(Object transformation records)
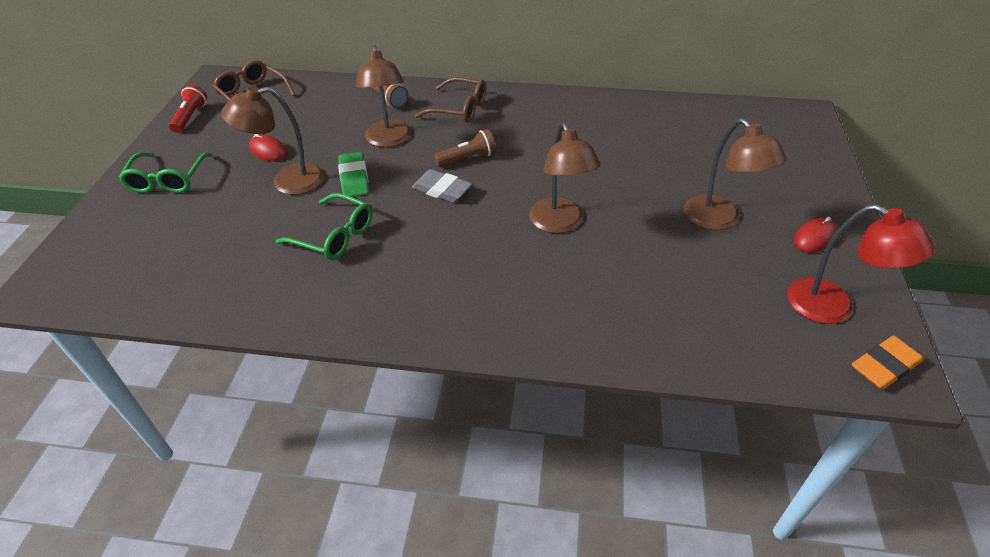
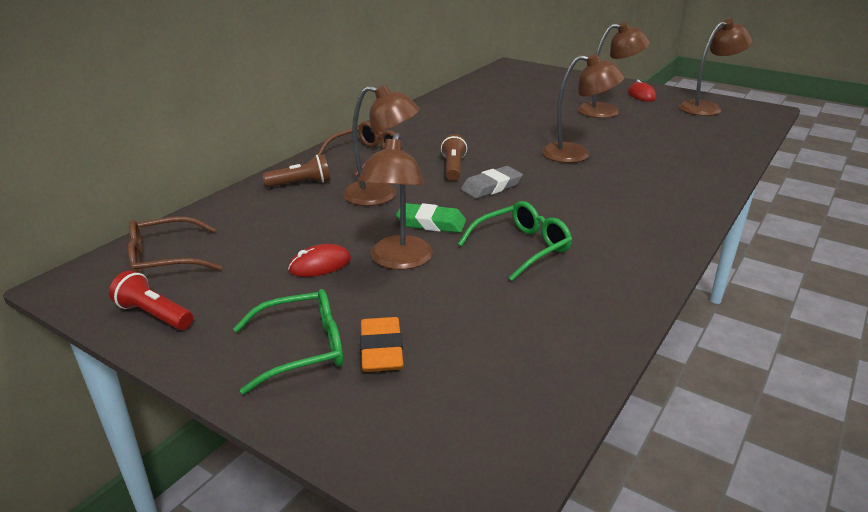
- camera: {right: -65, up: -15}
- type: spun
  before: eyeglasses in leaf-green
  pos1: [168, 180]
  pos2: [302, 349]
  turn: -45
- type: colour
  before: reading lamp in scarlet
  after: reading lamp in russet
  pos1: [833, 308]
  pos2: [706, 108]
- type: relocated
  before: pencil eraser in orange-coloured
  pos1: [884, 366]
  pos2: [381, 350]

**Exercise directions:**
Could you state how many lines of the records contain "reading"? Give the number and nothing else.

**Task response:**
2